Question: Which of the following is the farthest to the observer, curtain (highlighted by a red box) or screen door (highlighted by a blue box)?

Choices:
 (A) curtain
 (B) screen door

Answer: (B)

» Problem:
Convert the records above into a Markdown table with the columns "Row" and "Line", giving each non-blank line its own numbered row and omitting the blank lines.

» Problem solution:
| Row | Line |
|---|---|
| 1 | Question: Which of the following is the farthest to the observer, curtain (highlighted by a red box) or screen door (highlighted by a blue box)? |
| 2 | Choices: |
| 3 |  (A) curtain |
| 4 |  (B) screen door |
| 5 | Answer: (B) |